→ Problem details:
For each line below that holds "cyan", return the line as it stands.

.....

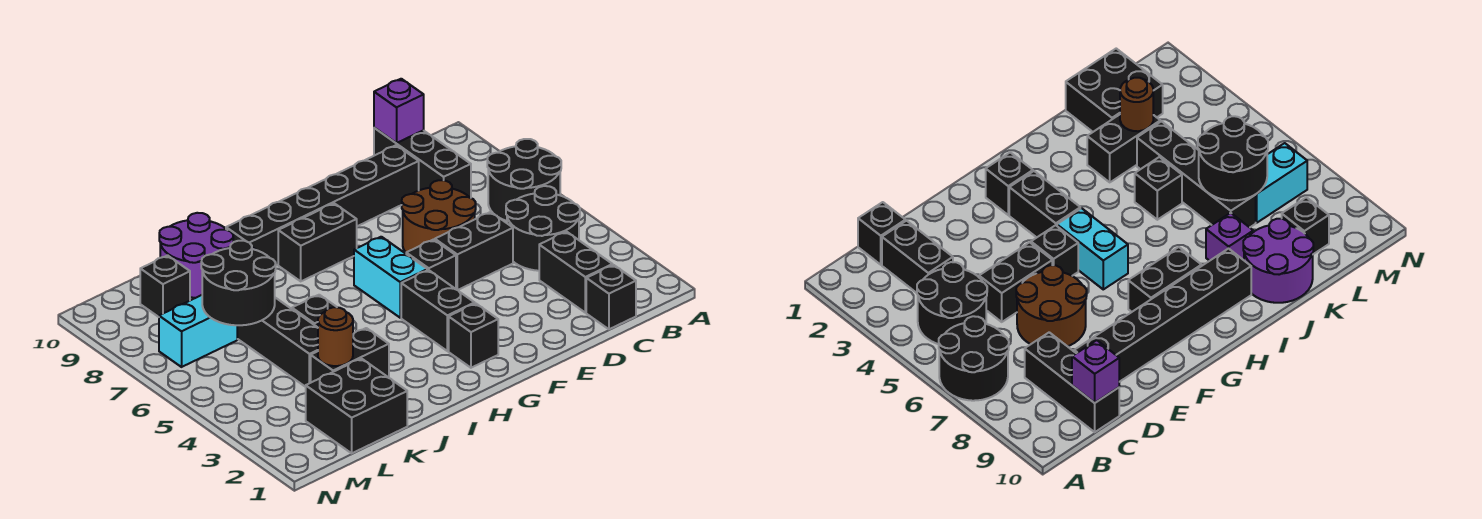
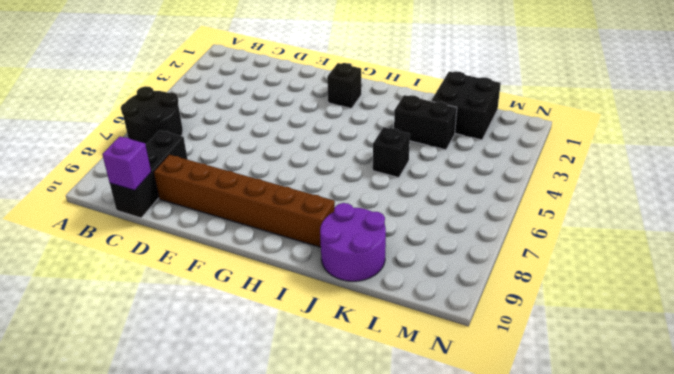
brown brick D9:I9 level 1 -> black brick D9:I9 level 1
none -> black round brick B4:C5 level 1
none -> black brick C1 level 1
none -> black brick C2:C3 level 1

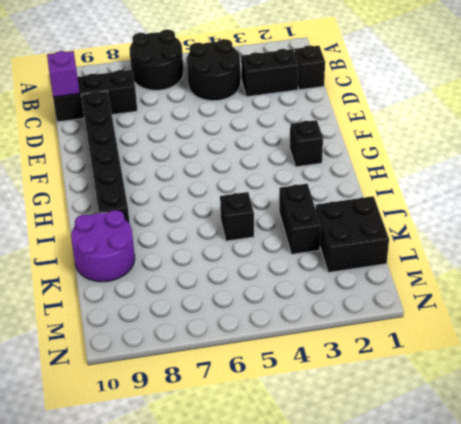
none -> black brick D5:E5 level 1
none -> brown round brick D6:E7 level 1
none -> black brick F5 level 1

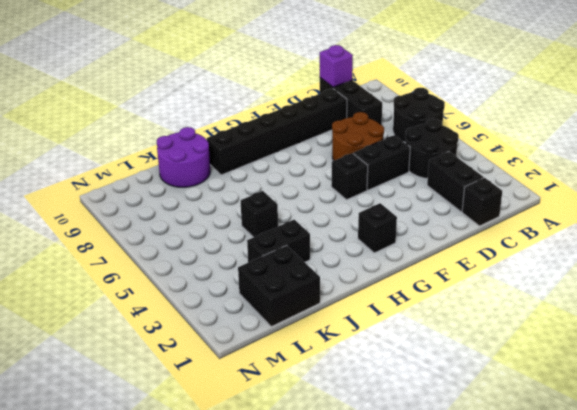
none -> black brick G3:G4 level 1
none -> cyan brick G5:G6 level 1
none -> black brick G8:H8 level 1

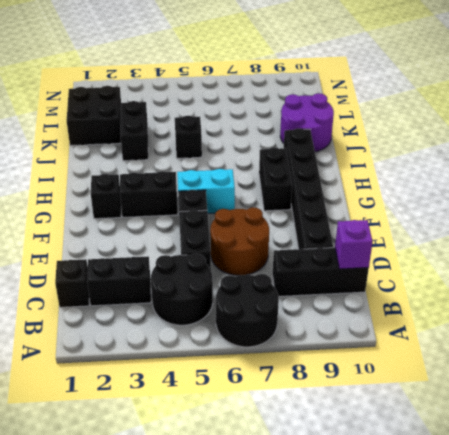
none -> purple brick J8 level 1
none -> black brick K4:K7 level 1
none -> cyan brick L7:M7 level 1

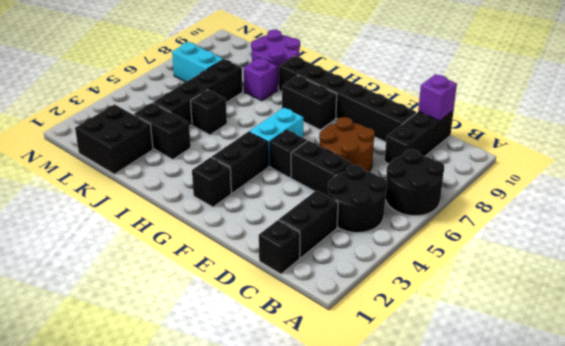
none -> black brick L9 level 1
none -> brown round brick K3 level 2
none -> black round brick K6:L7 level 2

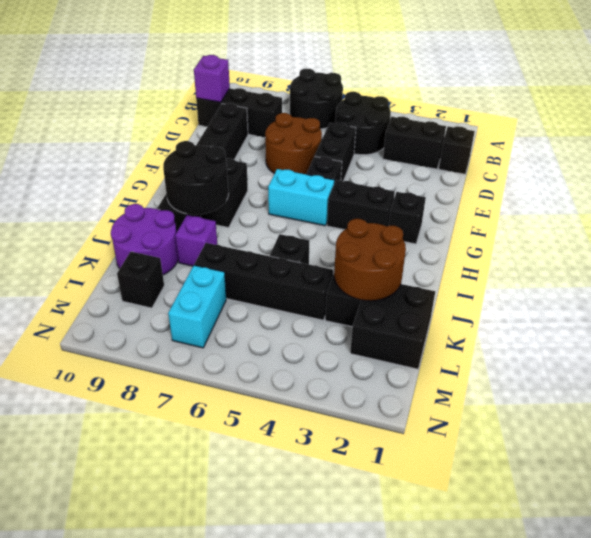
black round brick H8:I9 level 2 -> black round brick K6:L7 level 2
brown round brick J2:K3 level 2 -> brown round brick K3 level 2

.....

→ Result below:
none -> cyan brick G5:G6 level 1
none -> cyan brick L7:M7 level 1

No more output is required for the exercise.